## Source information

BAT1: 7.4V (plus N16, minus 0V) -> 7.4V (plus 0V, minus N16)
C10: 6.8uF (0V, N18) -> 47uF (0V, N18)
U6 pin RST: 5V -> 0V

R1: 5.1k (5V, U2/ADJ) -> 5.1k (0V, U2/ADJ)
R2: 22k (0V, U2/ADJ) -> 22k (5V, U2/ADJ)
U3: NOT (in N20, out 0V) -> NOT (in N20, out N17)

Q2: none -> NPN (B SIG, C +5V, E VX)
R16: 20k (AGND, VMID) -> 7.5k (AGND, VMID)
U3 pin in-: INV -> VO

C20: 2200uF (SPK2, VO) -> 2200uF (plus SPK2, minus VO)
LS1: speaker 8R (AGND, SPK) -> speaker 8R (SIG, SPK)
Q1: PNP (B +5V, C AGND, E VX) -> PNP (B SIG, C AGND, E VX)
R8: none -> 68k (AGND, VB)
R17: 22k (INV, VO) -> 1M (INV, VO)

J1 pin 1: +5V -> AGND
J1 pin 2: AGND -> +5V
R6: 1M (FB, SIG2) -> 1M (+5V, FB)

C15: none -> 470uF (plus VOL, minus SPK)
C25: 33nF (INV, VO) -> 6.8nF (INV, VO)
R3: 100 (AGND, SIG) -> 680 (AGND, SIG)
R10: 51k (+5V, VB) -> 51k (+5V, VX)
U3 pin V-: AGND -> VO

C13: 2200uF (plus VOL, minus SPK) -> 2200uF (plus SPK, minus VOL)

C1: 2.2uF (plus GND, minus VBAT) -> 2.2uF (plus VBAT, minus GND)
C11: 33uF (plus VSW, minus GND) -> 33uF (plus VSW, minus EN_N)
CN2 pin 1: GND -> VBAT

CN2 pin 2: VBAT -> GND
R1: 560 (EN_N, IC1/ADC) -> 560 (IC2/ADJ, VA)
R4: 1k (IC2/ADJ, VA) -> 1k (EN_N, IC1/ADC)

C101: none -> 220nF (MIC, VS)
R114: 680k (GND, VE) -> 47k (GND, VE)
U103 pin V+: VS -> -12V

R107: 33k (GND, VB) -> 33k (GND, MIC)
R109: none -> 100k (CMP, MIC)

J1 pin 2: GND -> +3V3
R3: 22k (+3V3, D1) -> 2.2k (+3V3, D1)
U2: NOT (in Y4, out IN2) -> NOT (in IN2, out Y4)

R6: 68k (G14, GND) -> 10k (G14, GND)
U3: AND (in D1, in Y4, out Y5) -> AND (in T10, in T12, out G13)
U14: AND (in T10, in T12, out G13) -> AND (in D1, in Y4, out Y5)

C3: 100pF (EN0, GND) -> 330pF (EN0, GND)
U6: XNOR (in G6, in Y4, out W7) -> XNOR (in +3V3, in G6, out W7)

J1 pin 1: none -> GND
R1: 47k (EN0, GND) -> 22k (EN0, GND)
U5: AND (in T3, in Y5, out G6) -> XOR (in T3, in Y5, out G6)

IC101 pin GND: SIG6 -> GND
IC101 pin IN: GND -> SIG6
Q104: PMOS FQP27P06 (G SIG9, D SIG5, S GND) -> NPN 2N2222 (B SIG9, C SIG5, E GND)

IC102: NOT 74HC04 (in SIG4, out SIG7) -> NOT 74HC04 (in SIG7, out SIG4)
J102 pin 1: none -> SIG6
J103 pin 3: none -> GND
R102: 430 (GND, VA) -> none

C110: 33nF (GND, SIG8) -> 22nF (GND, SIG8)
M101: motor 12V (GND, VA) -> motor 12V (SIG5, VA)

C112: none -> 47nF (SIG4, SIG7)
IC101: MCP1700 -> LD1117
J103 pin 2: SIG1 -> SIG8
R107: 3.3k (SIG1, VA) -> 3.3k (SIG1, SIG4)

## Exercise description
Each line from the start of the listing above through the line containing "M101: motor 12V" must be reproduced exactly. Leave out the rest.

## Finished exercise
BAT1: 7.4V (plus N16, minus 0V) -> 7.4V (plus 0V, minus N16)
C10: 6.8uF (0V, N18) -> 47uF (0V, N18)
U6 pin RST: 5V -> 0V

R1: 5.1k (5V, U2/ADJ) -> 5.1k (0V, U2/ADJ)
R2: 22k (0V, U2/ADJ) -> 22k (5V, U2/ADJ)
U3: NOT (in N20, out 0V) -> NOT (in N20, out N17)

Q2: none -> NPN (B SIG, C +5V, E VX)
R16: 20k (AGND, VMID) -> 7.5k (AGND, VMID)
U3 pin in-: INV -> VO

C20: 2200uF (SPK2, VO) -> 2200uF (plus SPK2, minus VO)
LS1: speaker 8R (AGND, SPK) -> speaker 8R (SIG, SPK)
Q1: PNP (B +5V, C AGND, E VX) -> PNP (B SIG, C AGND, E VX)
R8: none -> 68k (AGND, VB)
R17: 22k (INV, VO) -> 1M (INV, VO)

J1 pin 1: +5V -> AGND
J1 pin 2: AGND -> +5V
R6: 1M (FB, SIG2) -> 1M (+5V, FB)

C15: none -> 470uF (plus VOL, minus SPK)
C25: 33nF (INV, VO) -> 6.8nF (INV, VO)
R3: 100 (AGND, SIG) -> 680 (AGND, SIG)
R10: 51k (+5V, VB) -> 51k (+5V, VX)
U3 pin V-: AGND -> VO

C13: 2200uF (plus VOL, minus SPK) -> 2200uF (plus SPK, minus VOL)

C1: 2.2uF (plus GND, minus VBAT) -> 2.2uF (plus VBAT, minus GND)
C11: 33uF (plus VSW, minus GND) -> 33uF (plus VSW, minus EN_N)
CN2 pin 1: GND -> VBAT

CN2 pin 2: VBAT -> GND
R1: 560 (EN_N, IC1/ADC) -> 560 (IC2/ADJ, VA)
R4: 1k (IC2/ADJ, VA) -> 1k (EN_N, IC1/ADC)

C101: none -> 220nF (MIC, VS)
R114: 680k (GND, VE) -> 47k (GND, VE)
U103 pin V+: VS -> -12V

R107: 33k (GND, VB) -> 33k (GND, MIC)
R109: none -> 100k (CMP, MIC)

J1 pin 2: GND -> +3V3
R3: 22k (+3V3, D1) -> 2.2k (+3V3, D1)
U2: NOT (in Y4, out IN2) -> NOT (in IN2, out Y4)

R6: 68k (G14, GND) -> 10k (G14, GND)
U3: AND (in D1, in Y4, out Y5) -> AND (in T10, in T12, out G13)
U14: AND (in T10, in T12, out G13) -> AND (in D1, in Y4, out Y5)

C3: 100pF (EN0, GND) -> 330pF (EN0, GND)
U6: XNOR (in G6, in Y4, out W7) -> XNOR (in +3V3, in G6, out W7)

J1 pin 1: none -> GND
R1: 47k (EN0, GND) -> 22k (EN0, GND)
U5: AND (in T3, in Y5, out G6) -> XOR (in T3, in Y5, out G6)

IC101 pin GND: SIG6 -> GND
IC101 pin IN: GND -> SIG6
Q104: PMOS FQP27P06 (G SIG9, D SIG5, S GND) -> NPN 2N2222 (B SIG9, C SIG5, E GND)

IC102: NOT 74HC04 (in SIG4, out SIG7) -> NOT 74HC04 (in SIG7, out SIG4)
J102 pin 1: none -> SIG6
J103 pin 3: none -> GND
R102: 430 (GND, VA) -> none

C110: 33nF (GND, SIG8) -> 22nF (GND, SIG8)
M101: motor 12V (GND, VA) -> motor 12V (SIG5, VA)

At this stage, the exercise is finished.